§ What is needed: Leave the pictures out and reproduce all the entries word for word.
**** Excerpted records
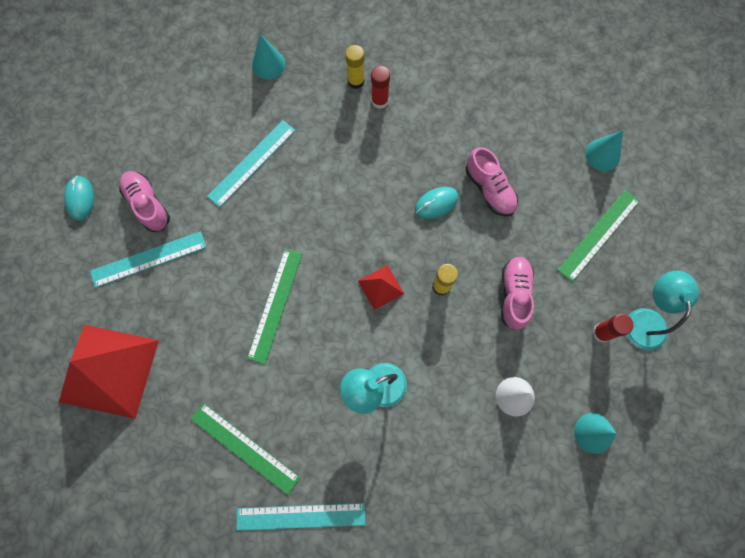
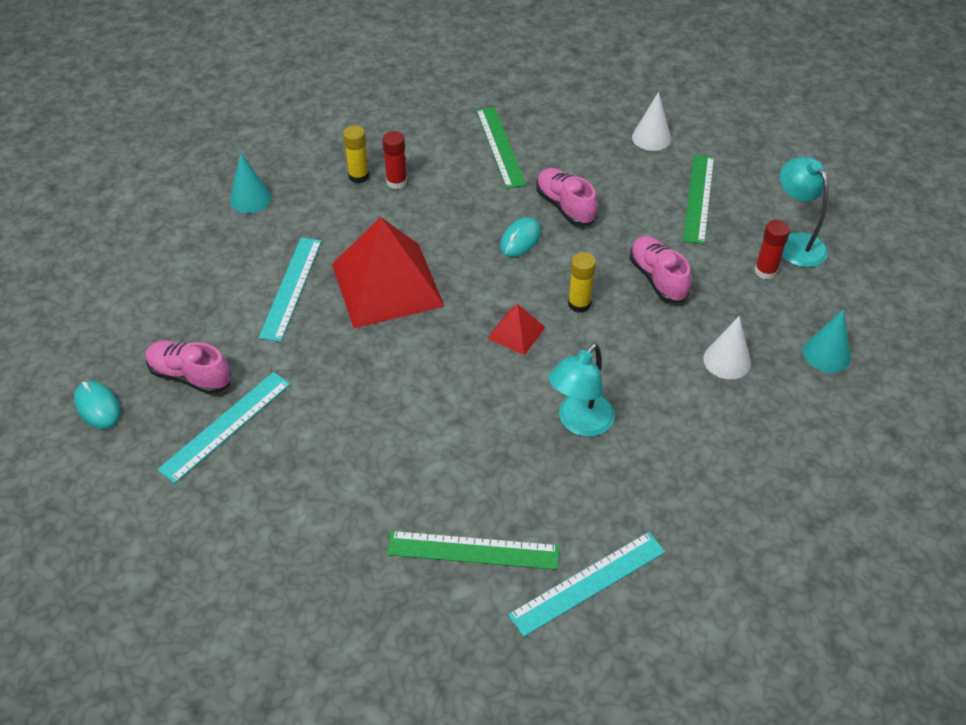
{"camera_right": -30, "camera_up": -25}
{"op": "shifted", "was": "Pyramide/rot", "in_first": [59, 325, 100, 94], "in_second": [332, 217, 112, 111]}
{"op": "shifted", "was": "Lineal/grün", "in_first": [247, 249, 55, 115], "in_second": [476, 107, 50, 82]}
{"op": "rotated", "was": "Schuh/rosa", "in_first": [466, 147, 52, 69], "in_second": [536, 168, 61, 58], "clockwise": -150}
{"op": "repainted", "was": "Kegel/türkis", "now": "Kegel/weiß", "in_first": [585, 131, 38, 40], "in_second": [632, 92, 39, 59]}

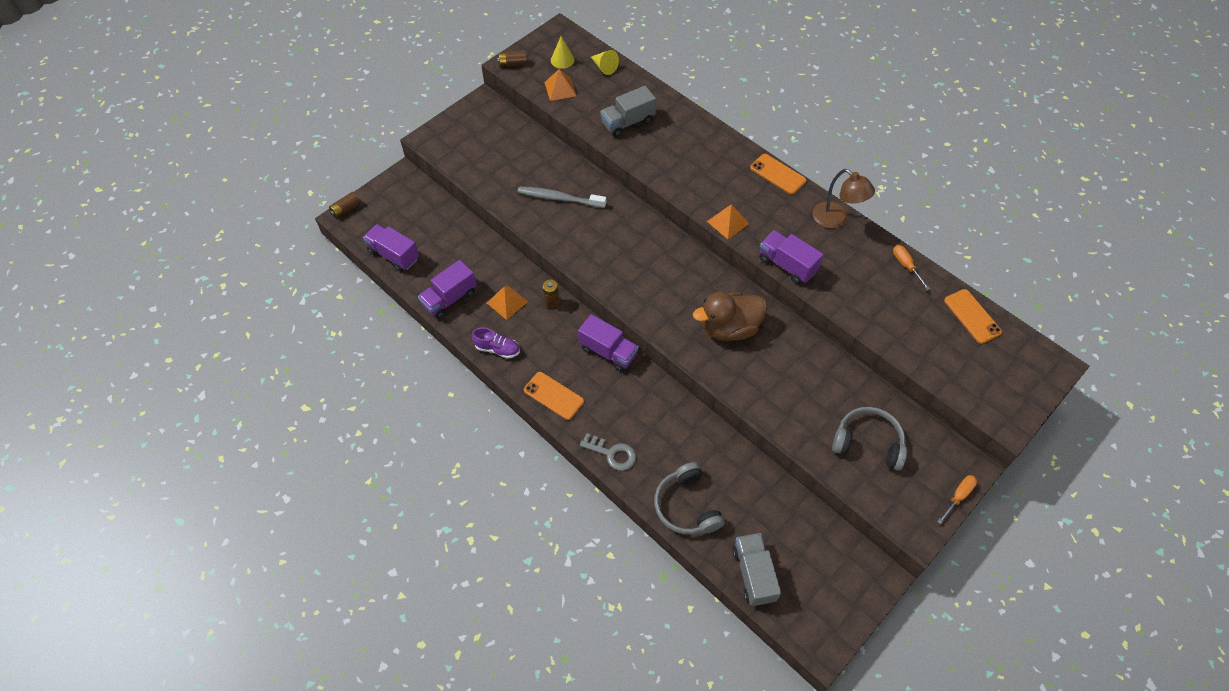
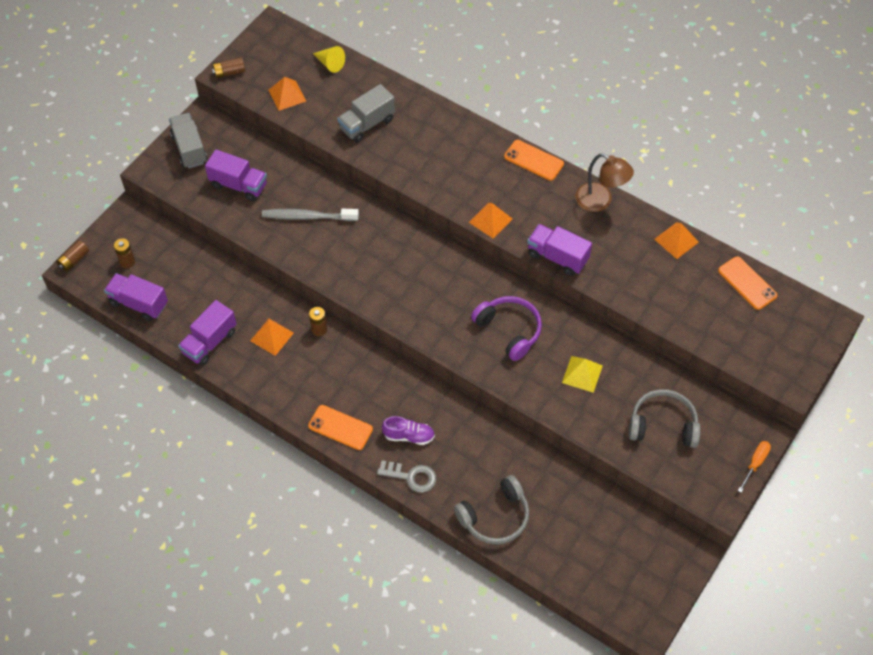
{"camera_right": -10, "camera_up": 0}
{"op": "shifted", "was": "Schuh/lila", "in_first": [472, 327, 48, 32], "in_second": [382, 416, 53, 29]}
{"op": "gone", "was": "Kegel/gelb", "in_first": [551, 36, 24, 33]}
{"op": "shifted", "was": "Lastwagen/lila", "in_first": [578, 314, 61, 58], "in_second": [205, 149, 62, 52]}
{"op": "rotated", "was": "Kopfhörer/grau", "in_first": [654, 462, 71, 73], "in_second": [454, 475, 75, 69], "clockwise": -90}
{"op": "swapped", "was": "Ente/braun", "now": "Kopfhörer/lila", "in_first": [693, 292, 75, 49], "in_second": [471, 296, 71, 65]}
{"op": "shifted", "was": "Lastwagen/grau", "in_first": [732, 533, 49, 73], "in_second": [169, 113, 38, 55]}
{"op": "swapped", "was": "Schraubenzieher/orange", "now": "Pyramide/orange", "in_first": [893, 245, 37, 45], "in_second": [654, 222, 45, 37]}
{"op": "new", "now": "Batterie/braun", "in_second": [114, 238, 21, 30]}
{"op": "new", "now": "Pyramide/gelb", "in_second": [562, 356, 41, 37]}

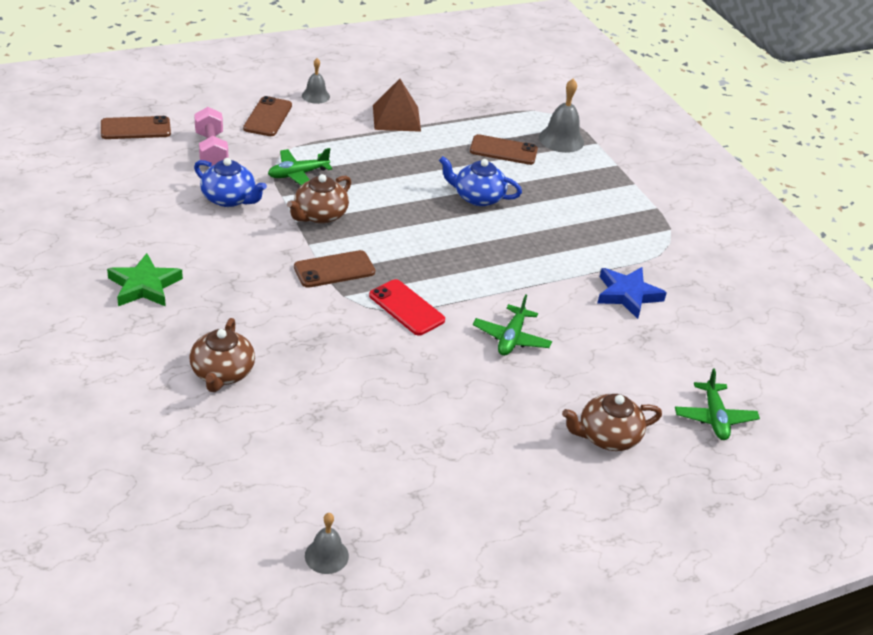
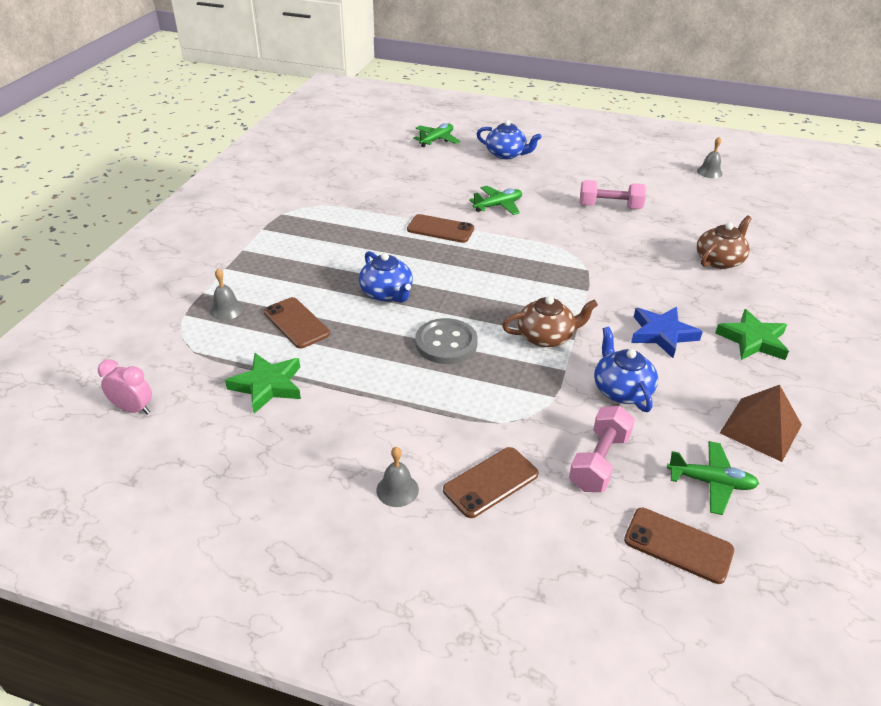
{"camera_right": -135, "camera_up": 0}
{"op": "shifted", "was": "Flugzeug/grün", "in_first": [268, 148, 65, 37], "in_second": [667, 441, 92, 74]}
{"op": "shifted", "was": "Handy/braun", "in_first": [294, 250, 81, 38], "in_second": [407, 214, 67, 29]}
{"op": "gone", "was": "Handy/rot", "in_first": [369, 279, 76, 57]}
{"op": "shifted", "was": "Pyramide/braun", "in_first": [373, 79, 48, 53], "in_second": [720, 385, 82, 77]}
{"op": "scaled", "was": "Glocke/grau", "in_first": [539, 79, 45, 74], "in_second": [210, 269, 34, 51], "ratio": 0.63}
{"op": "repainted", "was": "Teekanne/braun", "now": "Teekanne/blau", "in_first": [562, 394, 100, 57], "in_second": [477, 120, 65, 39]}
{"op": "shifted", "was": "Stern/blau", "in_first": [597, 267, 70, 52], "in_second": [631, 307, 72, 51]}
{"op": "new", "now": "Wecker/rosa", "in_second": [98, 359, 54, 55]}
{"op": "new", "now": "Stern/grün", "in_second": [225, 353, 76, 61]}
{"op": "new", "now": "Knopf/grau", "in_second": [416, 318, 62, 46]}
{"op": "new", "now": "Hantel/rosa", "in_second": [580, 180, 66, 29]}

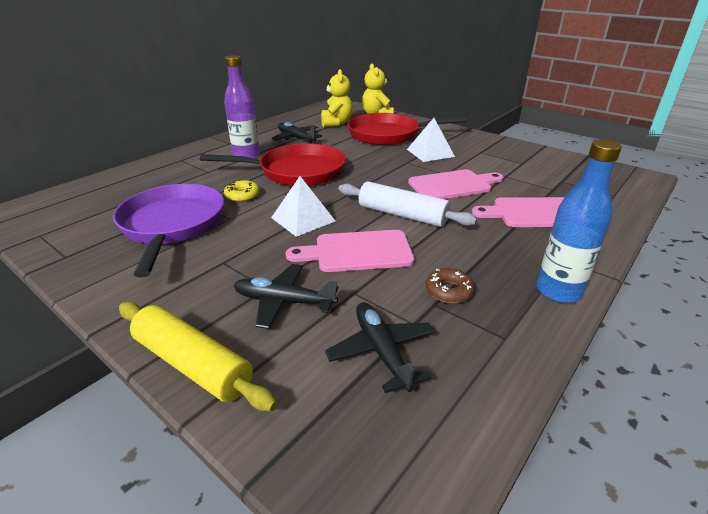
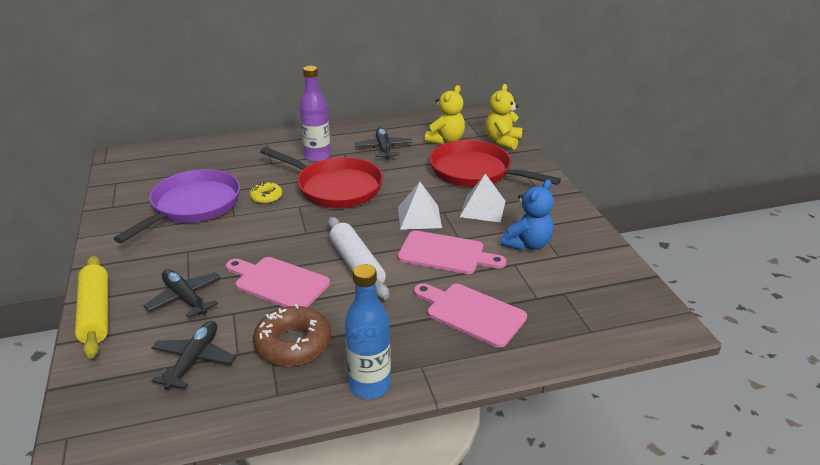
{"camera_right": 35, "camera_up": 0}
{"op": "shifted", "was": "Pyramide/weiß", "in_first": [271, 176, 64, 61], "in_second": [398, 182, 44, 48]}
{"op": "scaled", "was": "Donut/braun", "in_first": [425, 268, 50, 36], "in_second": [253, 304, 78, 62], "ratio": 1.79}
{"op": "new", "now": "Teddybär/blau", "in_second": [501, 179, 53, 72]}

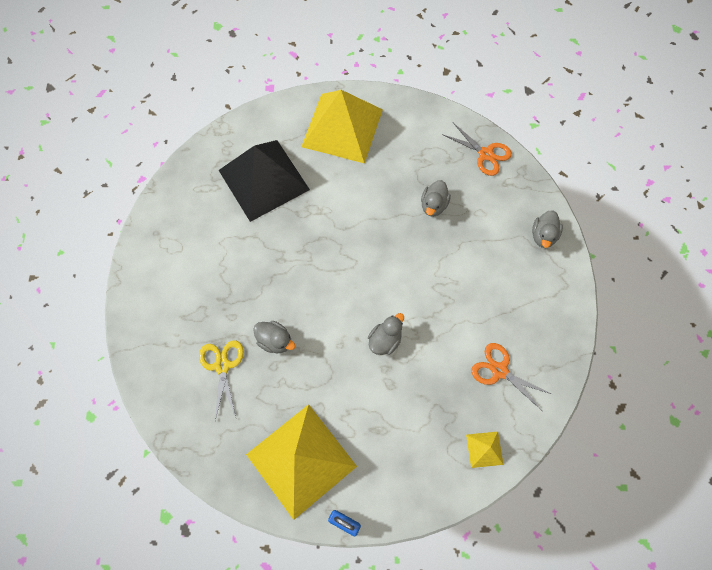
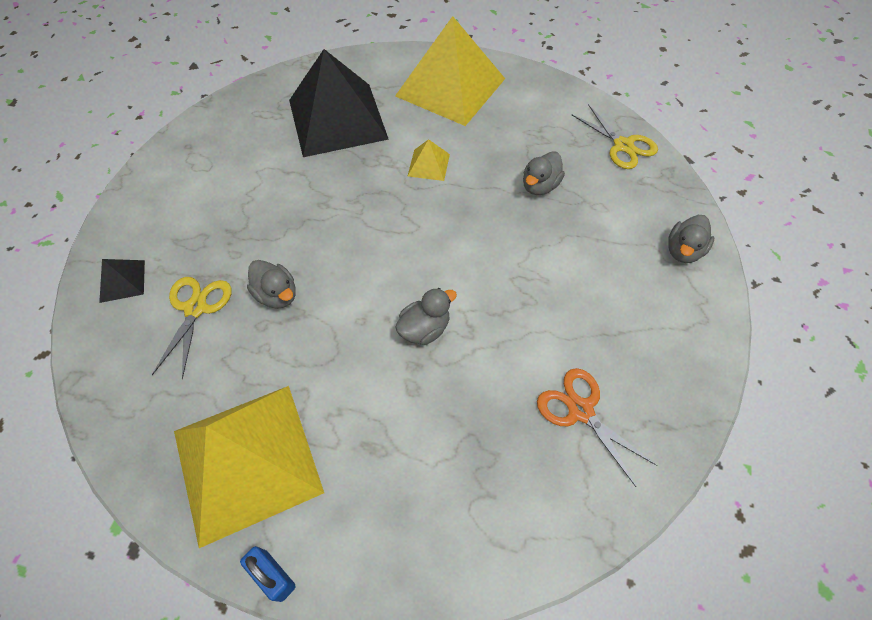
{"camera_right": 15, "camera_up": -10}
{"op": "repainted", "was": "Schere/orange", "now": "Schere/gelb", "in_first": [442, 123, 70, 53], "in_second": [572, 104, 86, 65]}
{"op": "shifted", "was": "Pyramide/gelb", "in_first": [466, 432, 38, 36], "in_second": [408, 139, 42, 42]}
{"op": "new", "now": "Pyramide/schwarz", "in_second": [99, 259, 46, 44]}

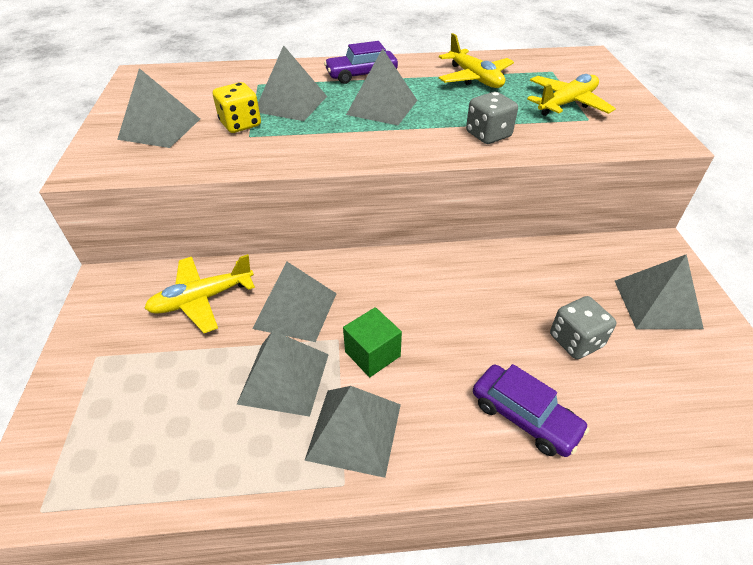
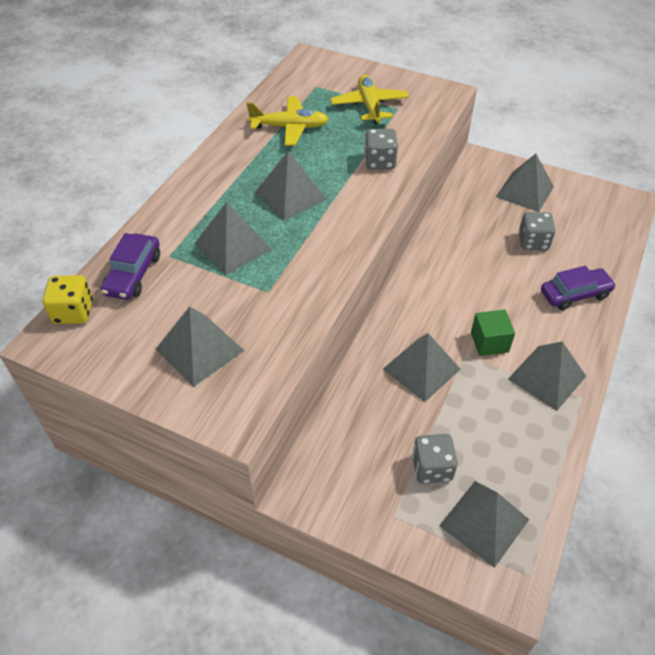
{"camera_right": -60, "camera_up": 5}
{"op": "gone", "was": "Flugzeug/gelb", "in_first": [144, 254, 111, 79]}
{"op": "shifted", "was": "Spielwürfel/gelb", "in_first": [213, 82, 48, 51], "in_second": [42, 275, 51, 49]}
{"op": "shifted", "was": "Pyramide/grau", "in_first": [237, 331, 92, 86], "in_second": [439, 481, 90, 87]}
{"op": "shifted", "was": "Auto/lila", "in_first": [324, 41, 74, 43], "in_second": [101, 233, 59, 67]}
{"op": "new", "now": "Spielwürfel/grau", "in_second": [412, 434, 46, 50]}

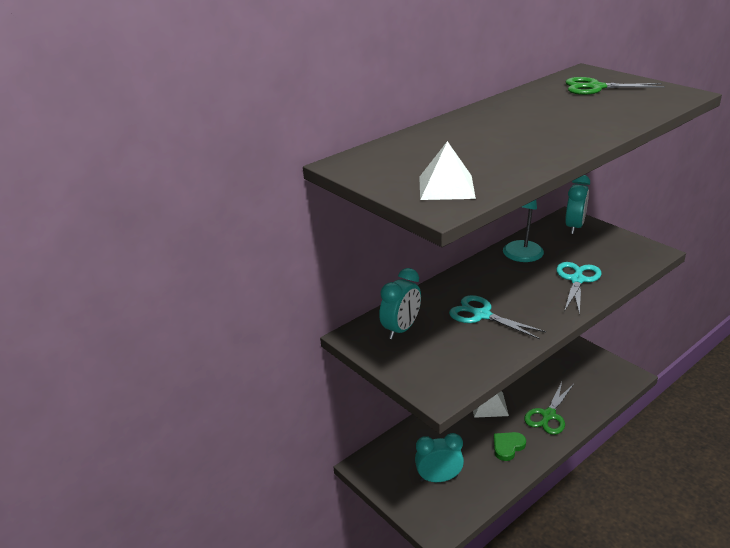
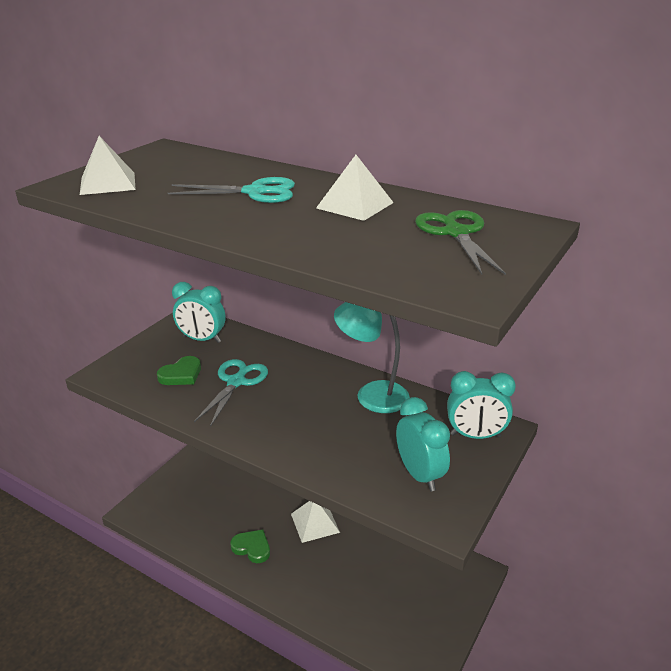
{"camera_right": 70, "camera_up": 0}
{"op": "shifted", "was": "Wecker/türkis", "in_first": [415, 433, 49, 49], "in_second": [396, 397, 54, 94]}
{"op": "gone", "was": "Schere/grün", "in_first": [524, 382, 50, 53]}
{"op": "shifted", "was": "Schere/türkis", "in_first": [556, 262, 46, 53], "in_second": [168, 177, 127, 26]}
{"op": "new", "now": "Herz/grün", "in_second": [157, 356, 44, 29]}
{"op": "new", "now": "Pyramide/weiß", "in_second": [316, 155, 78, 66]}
********
§ Task result:
{"camera_right": -30, "camera_up": -25}
{"op": "shifted", "was": "Pyramide/rot", "in_first": [59, 325, 100, 94], "in_second": [332, 217, 112, 111]}
{"op": "shifted", "was": "Lineal/grün", "in_first": [247, 249, 55, 115], "in_second": [476, 107, 50, 82]}
{"op": "rotated", "was": "Schuh/rosa", "in_first": [466, 147, 52, 69], "in_second": [536, 168, 61, 58], "clockwise": -150}
{"op": "repainted", "was": "Kegel/türkis", "now": "Kegel/weiß", "in_first": [585, 131, 38, 40], "in_second": [632, 92, 39, 59]}

{"camera_right": -10, "camera_up": 0}
{"op": "shifted", "was": "Schuh/lila", "in_first": [472, 327, 48, 32], "in_second": [382, 416, 53, 29]}
{"op": "gone", "was": "Kegel/gelb", "in_first": [551, 36, 24, 33]}
{"op": "shifted", "was": "Lastwagen/lila", "in_first": [578, 314, 61, 58], "in_second": [205, 149, 62, 52]}
{"op": "rotated", "was": "Kopfhörer/grau", "in_first": [654, 462, 71, 73], "in_second": [454, 475, 75, 69], "clockwise": -90}
{"op": "swapped", "was": "Ente/braun", "now": "Kopfhörer/lila", "in_first": [693, 292, 75, 49], "in_second": [471, 296, 71, 65]}
{"op": "shifted", "was": "Lastwagen/grau", "in_first": [732, 533, 49, 73], "in_second": [169, 113, 38, 55]}
{"op": "swapped", "was": "Schraubenzieher/orange", "now": "Pyramide/orange", "in_first": [893, 245, 37, 45], "in_second": [654, 222, 45, 37]}
{"op": "new", "now": "Batterie/braun", "in_second": [114, 238, 21, 30]}
{"op": "new", "now": "Pyramide/gelb", "in_second": [562, 356, 41, 37]}

{"camera_right": -135, "camera_up": 0}
{"op": "shifted", "was": "Flugzeug/grün", "in_first": [268, 148, 65, 37], "in_second": [667, 441, 92, 74]}
{"op": "shifted", "was": "Handy/braun", "in_first": [294, 250, 81, 38], "in_second": [407, 214, 67, 29]}
{"op": "gone", "was": "Handy/rot", "in_first": [369, 279, 76, 57]}
{"op": "shifted", "was": "Pyramide/braun", "in_first": [373, 79, 48, 53], "in_second": [720, 385, 82, 77]}
{"op": "scaled", "was": "Glocke/grau", "in_first": [539, 79, 45, 74], "in_second": [210, 269, 34, 51], "ratio": 0.63}
{"op": "repainted", "was": "Teekanne/braun", "now": "Teekanne/blau", "in_first": [562, 394, 100, 57], "in_second": [477, 120, 65, 39]}
{"op": "shifted", "was": "Stern/blau", "in_first": [597, 267, 70, 52], "in_second": [631, 307, 72, 51]}
{"op": "new", "now": "Wecker/rosa", "in_second": [98, 359, 54, 55]}
{"op": "new", "now": "Stern/grün", "in_second": [225, 353, 76, 61]}
{"op": "new", "now": "Knopf/grau", "in_second": [416, 318, 62, 46]}
{"op": "new", "now": "Hantel/rosa", "in_second": [580, 180, 66, 29]}

{"camera_right": 35, "camera_up": 0}
{"op": "shifted", "was": "Pyramide/weiß", "in_first": [271, 176, 64, 61], "in_second": [398, 182, 44, 48]}
{"op": "scaled", "was": "Donut/braun", "in_first": [425, 268, 50, 36], "in_second": [253, 304, 78, 62], "ratio": 1.79}
{"op": "new", "now": "Teddybär/blau", "in_second": [501, 179, 53, 72]}

{"camera_right": 15, "camera_up": -10}
{"op": "repainted", "was": "Schere/orange", "now": "Schere/gelb", "in_first": [442, 123, 70, 53], "in_second": [572, 104, 86, 65]}
{"op": "shifted", "was": "Pyramide/gelb", "in_first": [466, 432, 38, 36], "in_second": [408, 139, 42, 42]}
{"op": "new", "now": "Pyramide/schwarz", "in_second": [99, 259, 46, 44]}

{"camera_right": -60, "camera_up": 5}
{"op": "gone", "was": "Flugzeug/gelb", "in_first": [144, 254, 111, 79]}
{"op": "shifted", "was": "Spielwürfel/gelb", "in_first": [213, 82, 48, 51], "in_second": [42, 275, 51, 49]}
{"op": "shifted", "was": "Pyramide/grau", "in_first": [237, 331, 92, 86], "in_second": [439, 481, 90, 87]}
{"op": "shifted", "was": "Auto/lila", "in_first": [324, 41, 74, 43], "in_second": [101, 233, 59, 67]}
{"op": "new", "now": "Spielwürfel/grau", "in_second": [412, 434, 46, 50]}

{"camera_right": 70, "camera_up": 0}
{"op": "shifted", "was": "Wecker/türkis", "in_first": [415, 433, 49, 49], "in_second": [396, 397, 54, 94]}
{"op": "gone", "was": "Schere/grün", "in_first": [524, 382, 50, 53]}
{"op": "shifted", "was": "Schere/türkis", "in_first": [556, 262, 46, 53], "in_second": [168, 177, 127, 26]}
{"op": "new", "now": "Herz/grün", "in_second": [157, 356, 44, 29]}
{"op": "new", "now": "Pyramide/weiß", "in_second": [316, 155, 78, 66]}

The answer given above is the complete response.